◆ TASK ITEM:
Find the line with "orange muffin (2nd" and the line with "golden cheese wedge (1st from left)" in the entries below; output exactly those two lines, every line between them, and no others.

(Beginning of ENTRIES SHOWN)

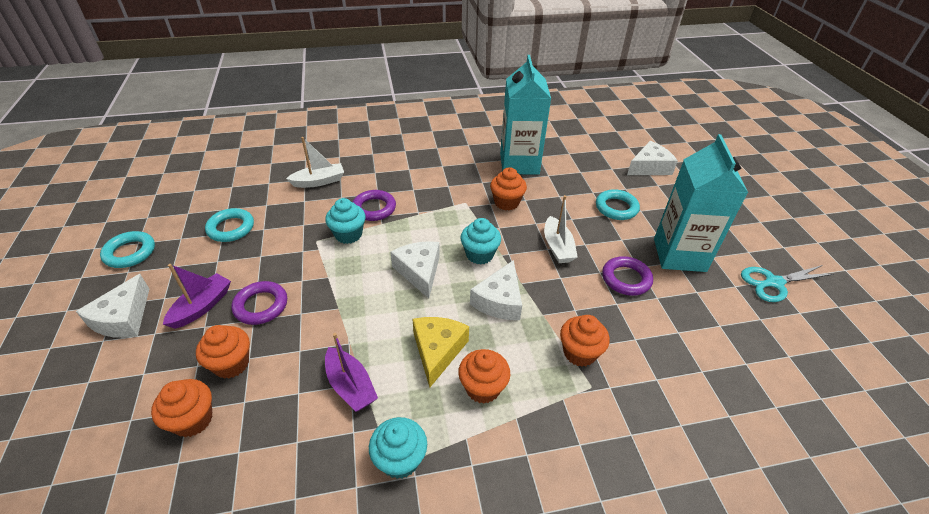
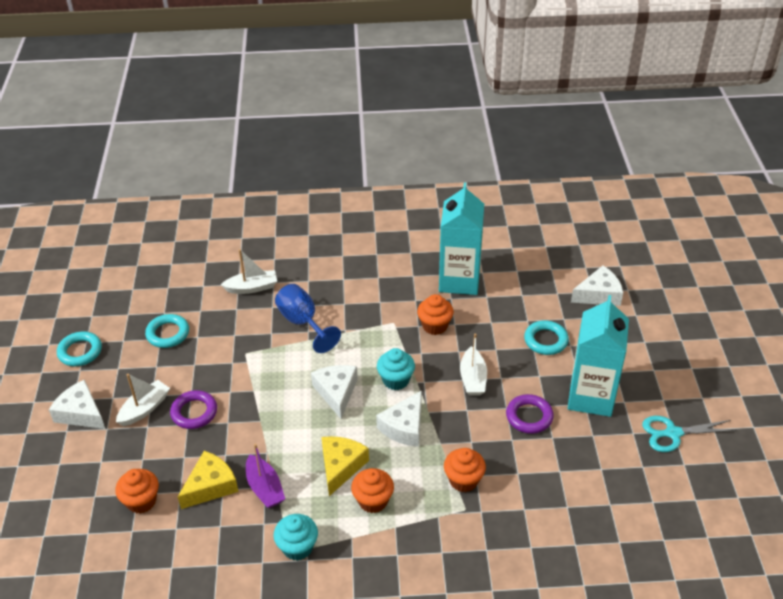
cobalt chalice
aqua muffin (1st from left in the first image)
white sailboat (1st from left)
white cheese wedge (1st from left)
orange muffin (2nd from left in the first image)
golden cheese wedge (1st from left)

(End of ENTRIES SHOWN)
(Beginning of ENTRIES SHOWN)

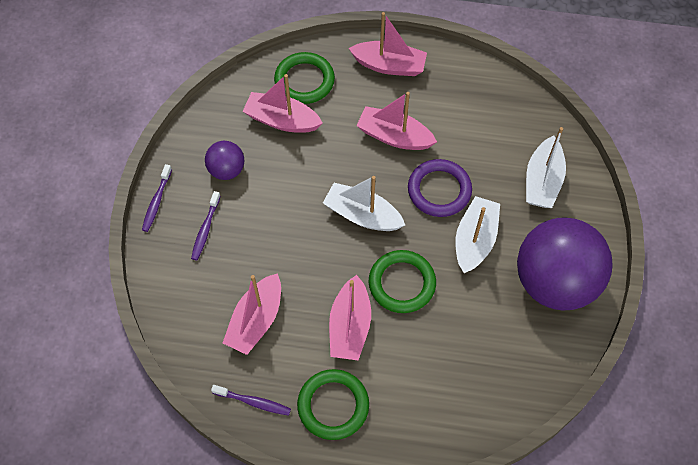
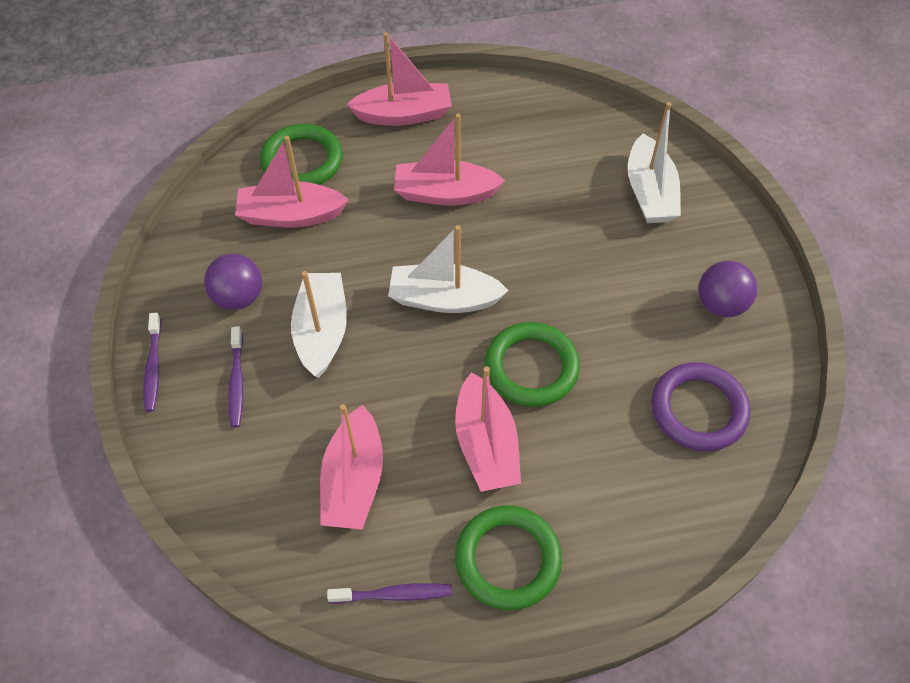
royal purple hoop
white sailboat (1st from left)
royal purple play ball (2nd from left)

(End of ENTRIES SHOWN)

◆ SOLVED PROBLEM:
orange muffin (2nd from left in the first image)
golden cheese wedge (1st from left)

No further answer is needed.